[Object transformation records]
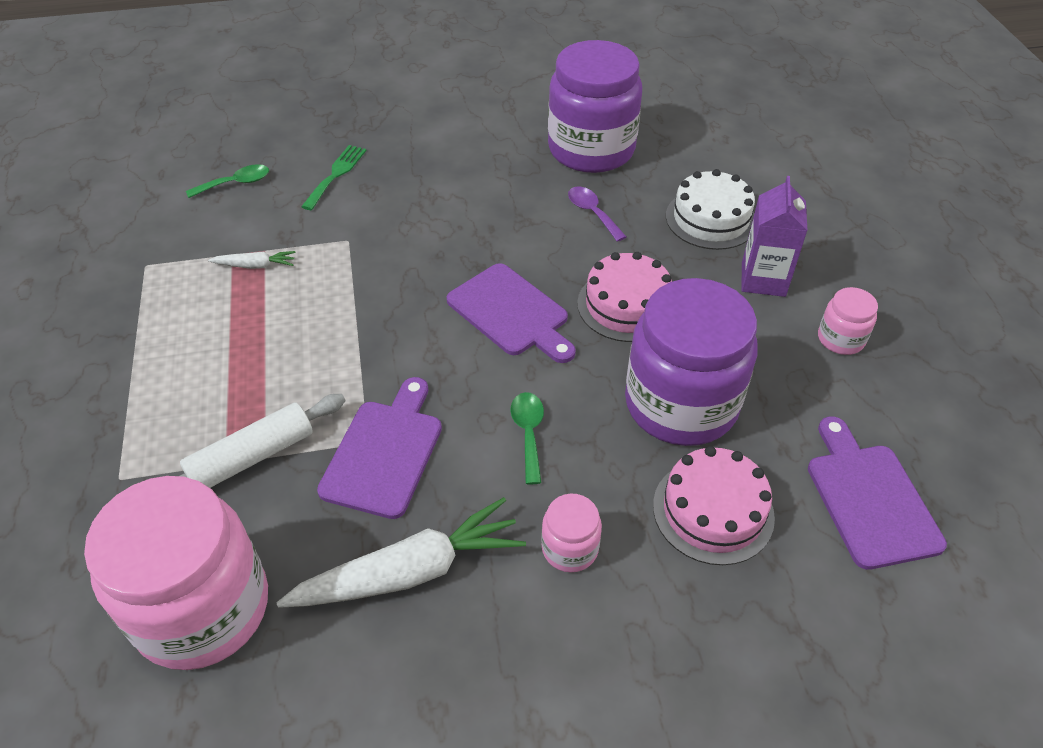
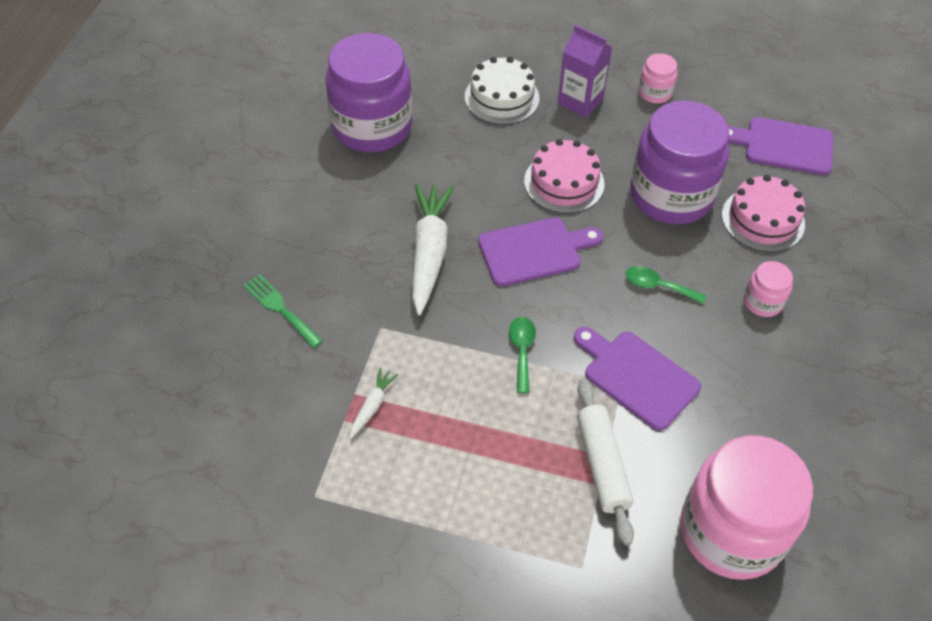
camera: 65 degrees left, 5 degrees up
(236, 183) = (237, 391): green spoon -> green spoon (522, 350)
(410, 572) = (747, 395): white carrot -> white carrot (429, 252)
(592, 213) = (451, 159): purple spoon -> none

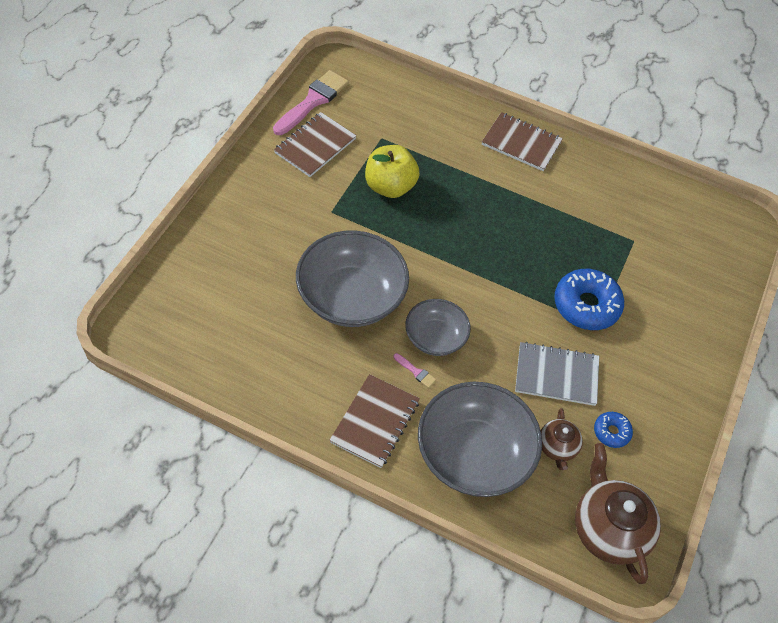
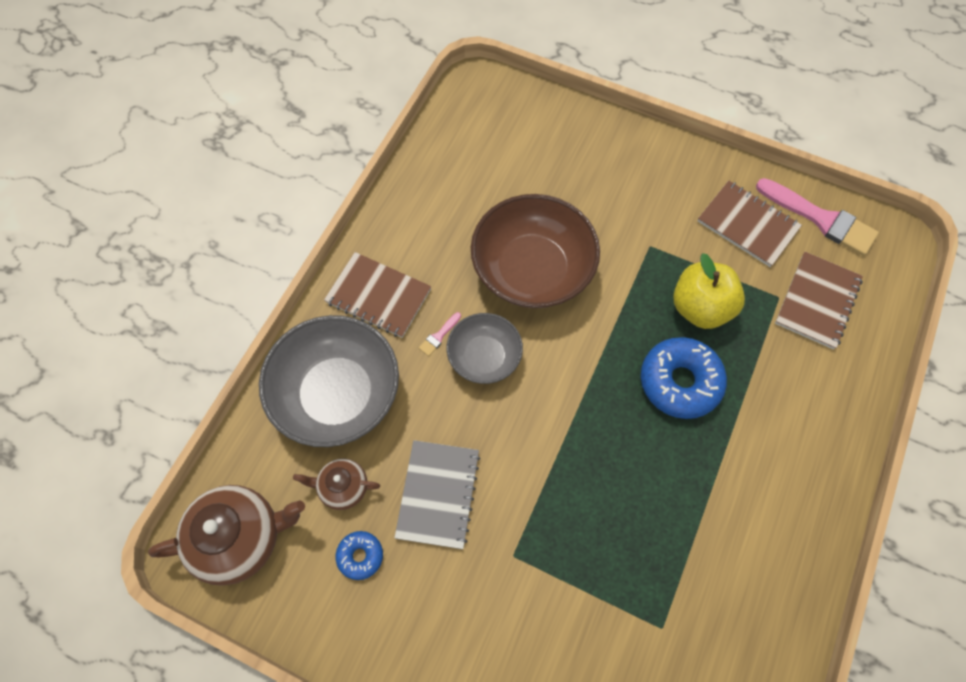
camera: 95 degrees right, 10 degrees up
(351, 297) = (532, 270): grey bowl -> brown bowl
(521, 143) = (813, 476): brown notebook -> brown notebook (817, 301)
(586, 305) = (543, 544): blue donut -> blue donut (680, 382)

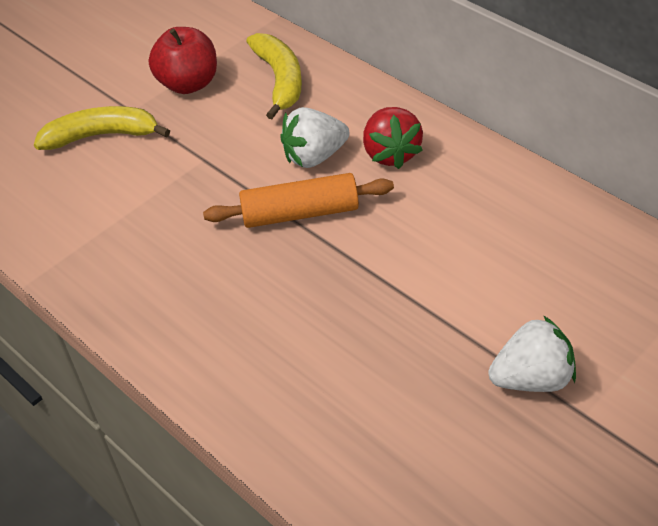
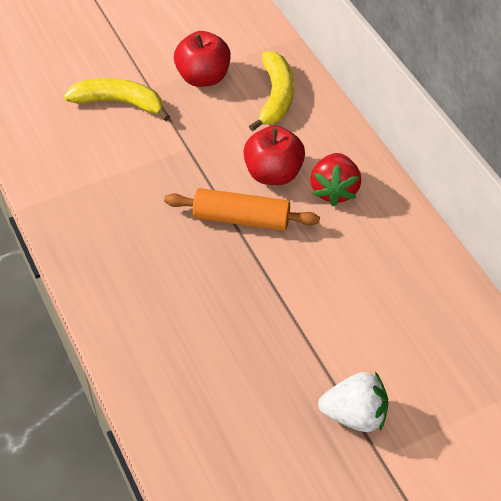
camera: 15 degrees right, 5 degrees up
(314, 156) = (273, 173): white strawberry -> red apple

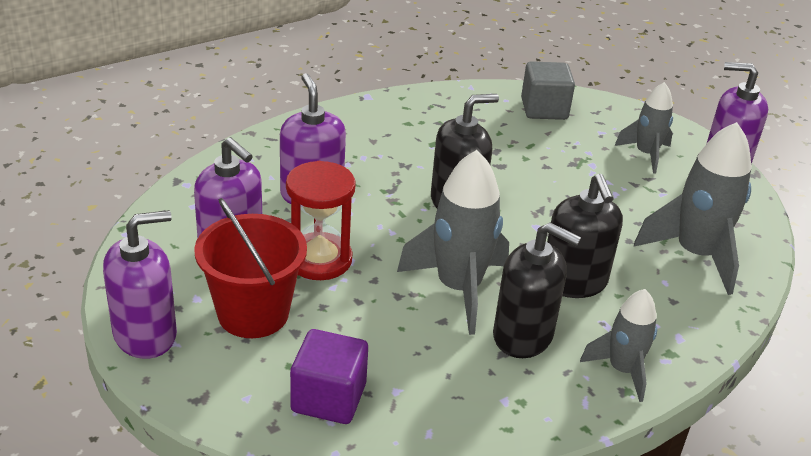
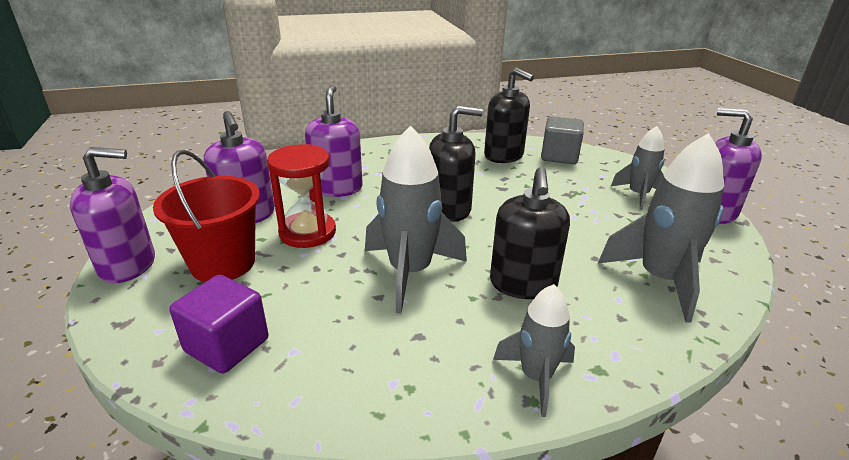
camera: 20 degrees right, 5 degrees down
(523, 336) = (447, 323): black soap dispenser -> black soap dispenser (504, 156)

→ WHAT THE EXERCISE ASKS
Copy exactly the lines from the one containing "(521, 143) = (813, 476): brown" through the last line of the records above, including both, and omit every picture.

→ TASK ANSWER
(521, 143) = (813, 476): brown notebook -> brown notebook (817, 301)
(586, 305) = (543, 544): blue donut -> blue donut (680, 382)

camera: 15 degrees right, 5 degrees up
(314, 156) = (273, 173): white strawberry -> red apple

camera: 20 degrees right, 5 degrees down
(523, 336) = (447, 323): black soap dispenser -> black soap dispenser (504, 156)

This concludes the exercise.